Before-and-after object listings
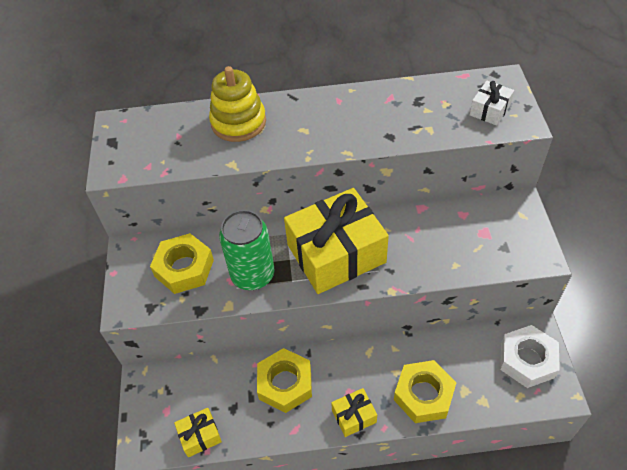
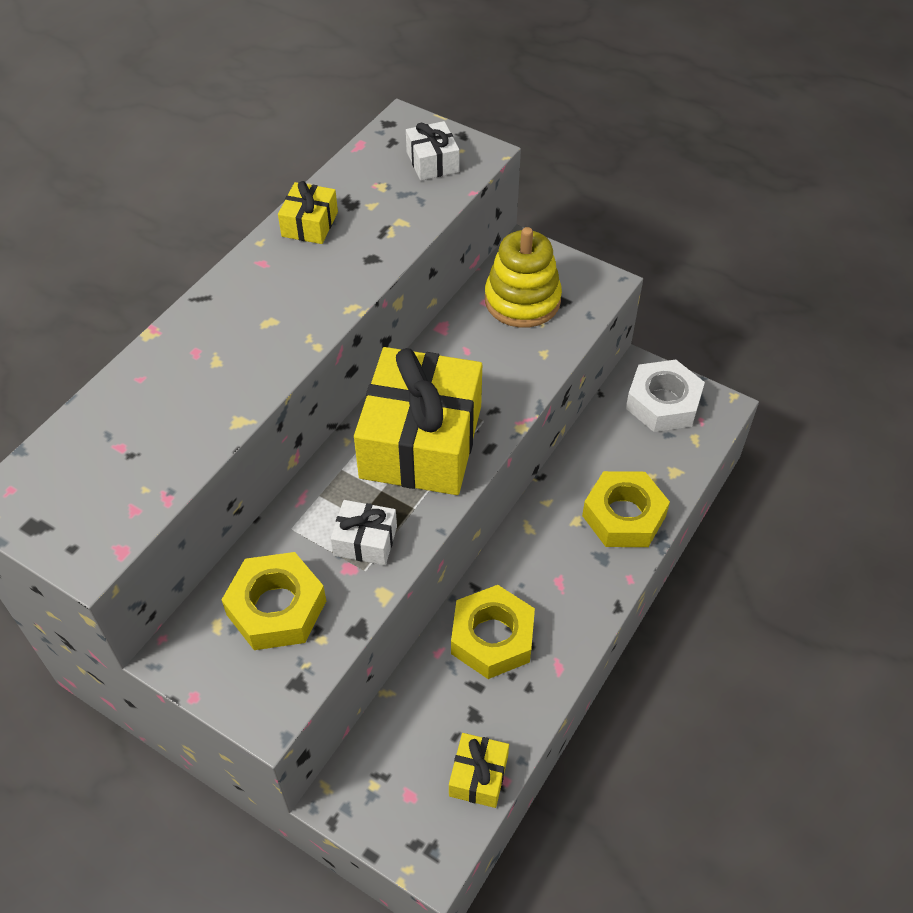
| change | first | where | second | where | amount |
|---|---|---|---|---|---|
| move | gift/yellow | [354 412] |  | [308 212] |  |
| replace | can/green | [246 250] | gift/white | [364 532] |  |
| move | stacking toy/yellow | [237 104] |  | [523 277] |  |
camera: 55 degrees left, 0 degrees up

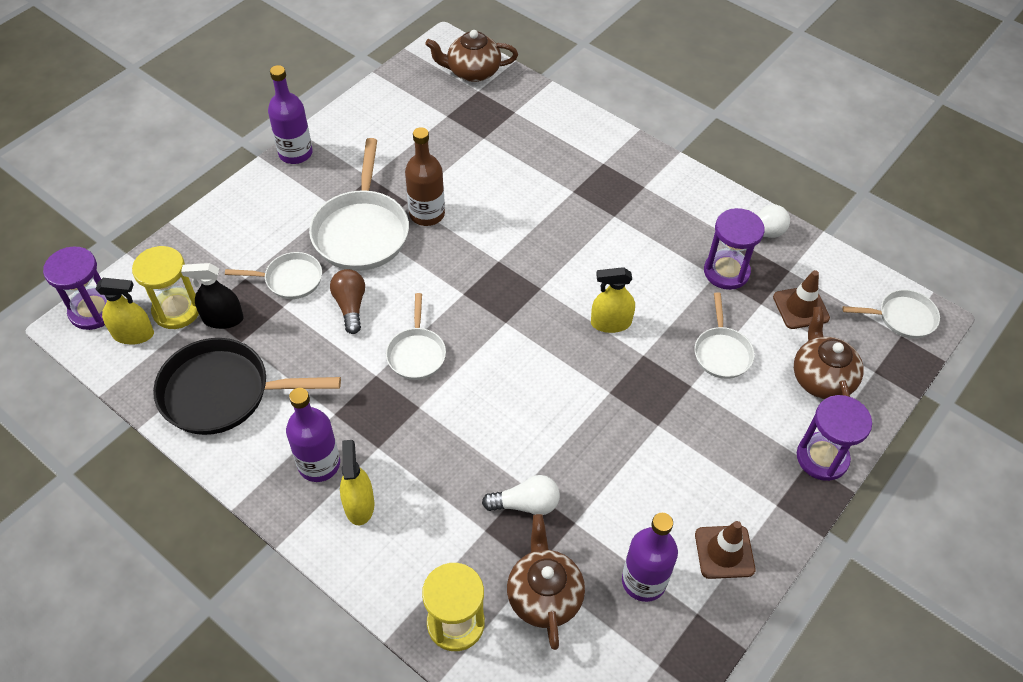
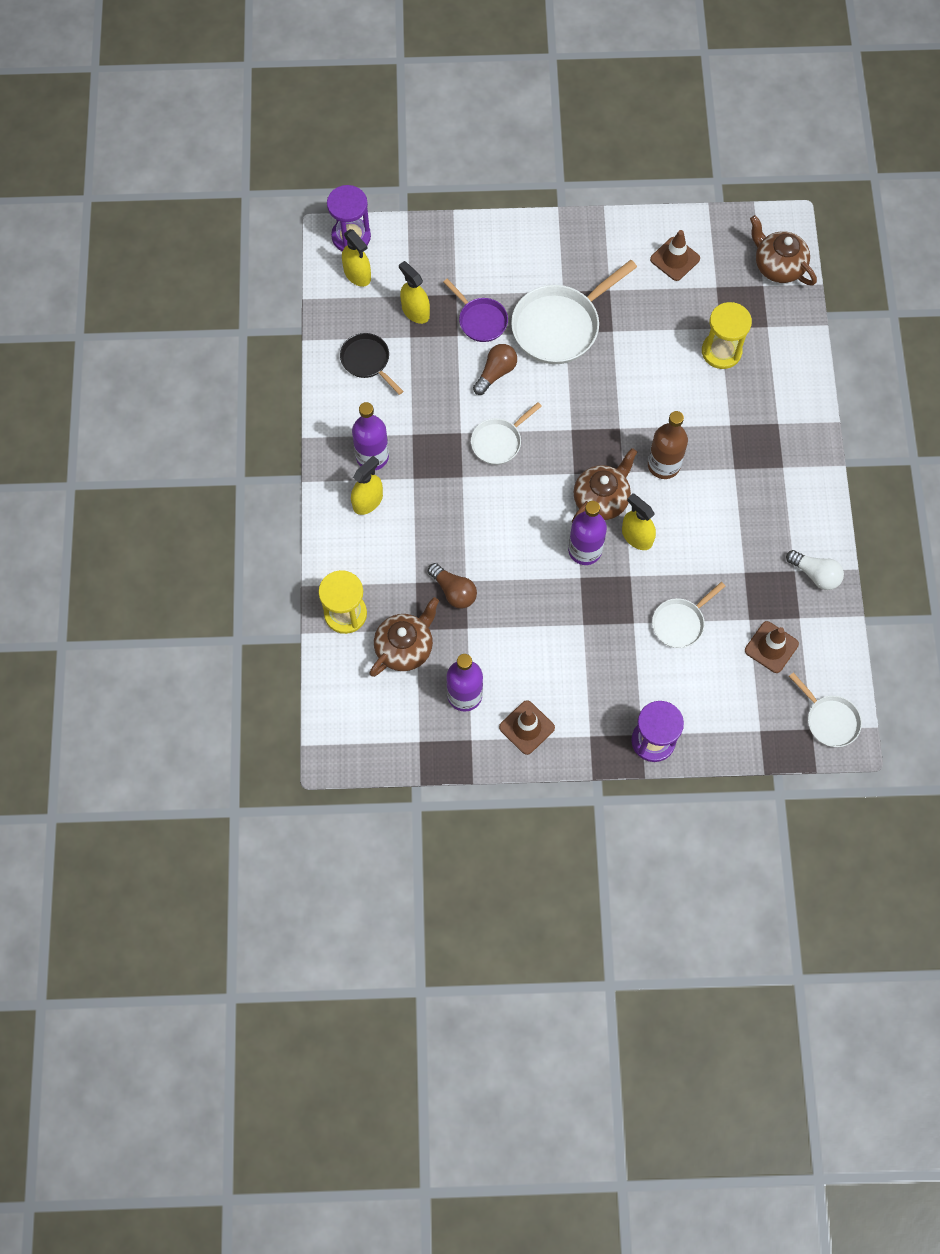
| change | first | where | second | where | amount |
|---|---|---|---|---|---|
| resize | pan/black | [247 386] |  | [372 364] | x0.56 |
| recolor | spray bottle/black | [212 296] | spray bottle/yellow | [414 292] |  |
| recolor | light bulb/white | [521 495] | light bulb/brown | [452 586] |  |
| recolor | pan/white | [273 275] | pan/purple | [475 310] |  |
| move | bottle/purple | [290 114] |  | [587 533] |  |
| move | teapot/brown | [829 352] |  | [604 485] |  |
| move | bottle/brown | [425 176] |  | [668 445] |  |
| insert |  |  | traffic cone/brown | [675 255] |  |
| move | hourglass/yellow | [165 287] |  | [727 335] |  |
| delete | hourglass/purple | [734 249] |  |  |  |
camera: 50 degrees right, 15 degrees up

[TASK ITEM]
None of the pictures should be copied, but every record above must be returned exactly.

[EXPECTED OUTPUT]
| change | first | where | second | where | amount |
|---|---|---|---|---|---|
| move | gift/yellow | [354 412] |  | [308 212] |  |
| replace | can/green | [246 250] | gift/white | [364 532] |  |
| move | stacking toy/yellow | [237 104] |  | [523 277] |  |
camera: 55 degrees left, 0 degrees up

| change | first | where | second | where | amount |
|---|---|---|---|---|---|
| resize | pan/black | [247 386] |  | [372 364] | x0.56 |
| recolor | spray bottle/black | [212 296] | spray bottle/yellow | [414 292] |  |
| recolor | light bulb/white | [521 495] | light bulb/brown | [452 586] |  |
| recolor | pan/white | [273 275] | pan/purple | [475 310] |  |
| move | bottle/purple | [290 114] |  | [587 533] |  |
| move | teapot/brown | [829 352] |  | [604 485] |  |
| move | bottle/brown | [425 176] |  | [668 445] |  |
| insert |  |  | traffic cone/brown | [675 255] |  |
| move | hourglass/yellow | [165 287] |  | [727 335] |  |
| delete | hourglass/purple | [734 249] |  |  |  |
camera: 50 degrees right, 15 degrees up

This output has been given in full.